[START]

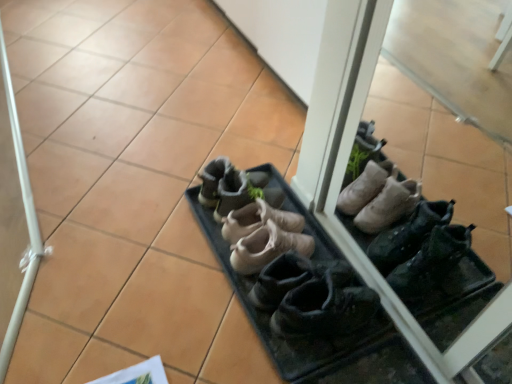
Question: Does black leather shoes at center, arranged as the 5th footwear when viewed from the back, turn towards leather boots at center, the 2th footwear in the front-to-back sequence?

Choices:
 (A) no
 (B) yes

Answer: (A)

Question: Does black leather shoes at center, acting as the 1th footwear starting from the front, have a smaller size compared to leather boots at center, the fourth footwear when ordered from back to front?

Choices:
 (A) yes
 (B) no

Answer: (A)

Question: Is black leather shoes at center, acting as the 1th footwear starting from the front, behind leather boots at center, the fourth footwear when ordered from back to front?

Choices:
 (A) yes
 (B) no

Answer: (B)

Question: From a real-world perspective, is black leather shoes at center, arranged as the 5th footwear when viewed from the back, over leather boots at center, the 2th footwear in the front-to-back sequence?

Choices:
 (A) yes
 (B) no

Answer: (A)

Question: From the image's perspective, is black leather shoes at center, acting as the 1th footwear starting from the front, located beneath leather boots at center, the fourth footwear when ordered from back to front?

Choices:
 (A) no
 (B) yes

Answer: (B)

Question: Can you confirm if black leather shoes at center, arranged as the 5th footwear when viewed from the back, is thinner than leather boots at center, the fourth footwear when ordered from back to front?

Choices:
 (A) yes
 (B) no

Answer: (A)

Question: Would you say tan suede shoes at center, which ranks as the 3th footwear in back-to-front order, is part of leather boots at center, the fourth footwear viewed from the front,'s contents?

Choices:
 (A) no
 (B) yes

Answer: (A)

Question: Are leather boots at center, the fourth footwear viewed from the front, and tan suede shoes at center, which ranks as the 3th footwear in back-to-front order, making contact?

Choices:
 (A) no
 (B) yes

Answer: (B)

Question: Is leather boots at center, the fourth footwear viewed from the front, bigger than tan suede shoes at center, which ranks as the 3th footwear in back-to-front order?

Choices:
 (A) yes
 (B) no

Answer: (B)

Question: Is leather boots at center, arranged as the second footwear when viewed from the back, further to the viewer compared to tan suede shoes at center, which ranks as the 3th footwear in back-to-front order?

Choices:
 (A) yes
 (B) no

Answer: (A)

Question: From the image's perspective, is leather boots at center, the fourth footwear viewed from the front, beneath tan suede shoes at center, which ranks as the 3th footwear in back-to-front order?

Choices:
 (A) yes
 (B) no

Answer: (B)

Question: Can you confirm if leather boots at center, arranged as the second footwear when viewed from the back, is smaller than tan suede shoes at center, which ranks as the 3th footwear in back-to-front order?

Choices:
 (A) no
 (B) yes

Answer: (B)

Question: Considering the relative positions of black leather shoes at center, arranged as the 5th footwear when viewed from the back, and leather boots at center, the 5th footwear in the front-to-back sequence, in the image provided, is black leather shoes at center, arranged as the 5th footwear when viewed from the back, behind leather boots at center, the 5th footwear in the front-to-back sequence,?

Choices:
 (A) no
 (B) yes

Answer: (A)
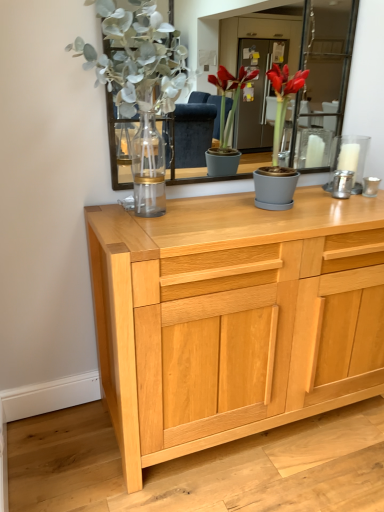
Question: Can you confirm if matte gray pot at center is wider than matte glass vase at upper left?

Choices:
 (A) yes
 (B) no

Answer: (B)

Question: Is matte gray pot at center thinner than matte glass vase at upper left?

Choices:
 (A) no
 (B) yes

Answer: (B)

Question: Can you confirm if matte gray pot at center is bigger than matte glass vase at upper left?

Choices:
 (A) yes
 (B) no

Answer: (B)

Question: From a real-world perspective, is matte gray pot at center under matte glass vase at upper left?

Choices:
 (A) yes
 (B) no

Answer: (A)

Question: Does matte gray pot at center touch matte glass vase at upper left?

Choices:
 (A) yes
 (B) no

Answer: (B)

Question: Is the position of matte gray pot at center more distant than that of matte glass vase at upper left?

Choices:
 (A) yes
 (B) no

Answer: (A)

Question: Considering the relative sizes of matte gray pot at center and silver metallic candle holder at right in the image provided, is matte gray pot at center taller than silver metallic candle holder at right?

Choices:
 (A) no
 (B) yes

Answer: (B)

Question: Is matte gray pot at center at the right side of silver metallic candle holder at right?

Choices:
 (A) yes
 (B) no

Answer: (B)

Question: From a real-world perspective, is matte gray pot at center beneath silver metallic candle holder at right?

Choices:
 (A) yes
 (B) no

Answer: (B)

Question: Is silver metallic candle holder at right completely or partially inside matte gray pot at center?

Choices:
 (A) yes
 (B) no

Answer: (B)

Question: From a real-world perspective, is matte gray pot at center physically above silver metallic candle holder at right?

Choices:
 (A) yes
 (B) no

Answer: (A)

Question: From the image's perspective, is matte gray pot at center under silver metallic candle holder at right?

Choices:
 (A) yes
 (B) no

Answer: (B)

Question: Is silver metallic candle holder at right closer to camera compared to matte gray pot at center?

Choices:
 (A) yes
 (B) no

Answer: (B)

[END]

DESCRIPTION OF THE TASK:
Rewrite all of the material above, replacing "silver metallic candle holder" with "brass candlestick" everywhere it occurs and keeping every other line unchanged. Omit the pictures from your version.

OUTPUT OF THE EXERCISE:
Question: Does black leather shoes at center, arranged as the 5th footwear when viewed from the back, turn towards leather boots at center, the 2th footwear in the front-to-back sequence?

Choices:
 (A) no
 (B) yes

Answer: (A)

Question: Does black leather shoes at center, acting as the 1th footwear starting from the front, have a smaller size compared to leather boots at center, the fourth footwear when ordered from back to front?

Choices:
 (A) yes
 (B) no

Answer: (A)

Question: Is black leather shoes at center, acting as the 1th footwear starting from the front, behind leather boots at center, the fourth footwear when ordered from back to front?

Choices:
 (A) yes
 (B) no

Answer: (B)

Question: From a real-world perspective, is black leather shoes at center, arranged as the 5th footwear when viewed from the back, over leather boots at center, the 2th footwear in the front-to-back sequence?

Choices:
 (A) yes
 (B) no

Answer: (A)

Question: From the image's perspective, is black leather shoes at center, acting as the 1th footwear starting from the front, located beneath leather boots at center, the fourth footwear when ordered from back to front?

Choices:
 (A) no
 (B) yes

Answer: (B)

Question: Can you confirm if black leather shoes at center, arranged as the 5th footwear when viewed from the back, is thinner than leather boots at center, the fourth footwear when ordered from back to front?

Choices:
 (A) yes
 (B) no

Answer: (A)

Question: Would you say tan suede shoes at center, which ranks as the 3th footwear in back-to-front order, is part of leather boots at center, the fourth footwear viewed from the front,'s contents?

Choices:
 (A) no
 (B) yes

Answer: (A)

Question: Are leather boots at center, the fourth footwear viewed from the front, and tan suede shoes at center, which ranks as the 3th footwear in back-to-front order, making contact?

Choices:
 (A) no
 (B) yes

Answer: (B)

Question: Is leather boots at center, the fourth footwear viewed from the front, bigger than tan suede shoes at center, which ranks as the 3th footwear in back-to-front order?

Choices:
 (A) yes
 (B) no

Answer: (B)

Question: Is leather boots at center, arranged as the second footwear when viewed from the back, further to the viewer compared to tan suede shoes at center, which ranks as the 3th footwear in back-to-front order?

Choices:
 (A) yes
 (B) no

Answer: (A)

Question: From the image's perspective, is leather boots at center, the fourth footwear viewed from the front, beneath tan suede shoes at center, which ranks as the 3th footwear in back-to-front order?

Choices:
 (A) yes
 (B) no

Answer: (B)

Question: Can you confirm if leather boots at center, arranged as the second footwear when viewed from the back, is smaller than tan suede shoes at center, which ranks as the 3th footwear in back-to-front order?

Choices:
 (A) no
 (B) yes

Answer: (B)

Question: Considering the relative positions of black leather shoes at center, arranged as the 5th footwear when viewed from the back, and leather boots at center, the 5th footwear in the front-to-back sequence, in the image provided, is black leather shoes at center, arranged as the 5th footwear when viewed from the back, behind leather boots at center, the 5th footwear in the front-to-back sequence,?

Choices:
 (A) no
 (B) yes

Answer: (A)
Question: Can you confirm if matte gray pot at center is wider than matte glass vase at upper left?

Choices:
 (A) yes
 (B) no

Answer: (B)

Question: Is matte gray pot at center thinner than matte glass vase at upper left?

Choices:
 (A) no
 (B) yes

Answer: (B)

Question: Can you confirm if matte gray pot at center is bigger than matte glass vase at upper left?

Choices:
 (A) yes
 (B) no

Answer: (B)

Question: From a real-world perspective, is matte gray pot at center under matte glass vase at upper left?

Choices:
 (A) yes
 (B) no

Answer: (A)

Question: Does matte gray pot at center touch matte glass vase at upper left?

Choices:
 (A) yes
 (B) no

Answer: (B)

Question: Is the position of matte gray pot at center more distant than that of matte glass vase at upper left?

Choices:
 (A) yes
 (B) no

Answer: (A)

Question: Considering the relative sizes of matte gray pot at center and brass candlestick at right in the image provided, is matte gray pot at center taller than brass candlestick at right?

Choices:
 (A) no
 (B) yes

Answer: (B)

Question: Is matte gray pot at center at the right side of brass candlestick at right?

Choices:
 (A) yes
 (B) no

Answer: (B)

Question: From a real-world perspective, is matte gray pot at center beneath brass candlestick at right?

Choices:
 (A) yes
 (B) no

Answer: (B)

Question: Is brass candlestick at right completely or partially inside matte gray pot at center?

Choices:
 (A) yes
 (B) no

Answer: (B)

Question: From a real-world perspective, is matte gray pot at center physically above brass candlestick at right?

Choices:
 (A) yes
 (B) no

Answer: (A)

Question: From the image's perspective, is matte gray pot at center under brass candlestick at right?

Choices:
 (A) yes
 (B) no

Answer: (B)

Question: Is brass candlestick at right closer to camera compared to matte gray pot at center?

Choices:
 (A) yes
 (B) no

Answer: (B)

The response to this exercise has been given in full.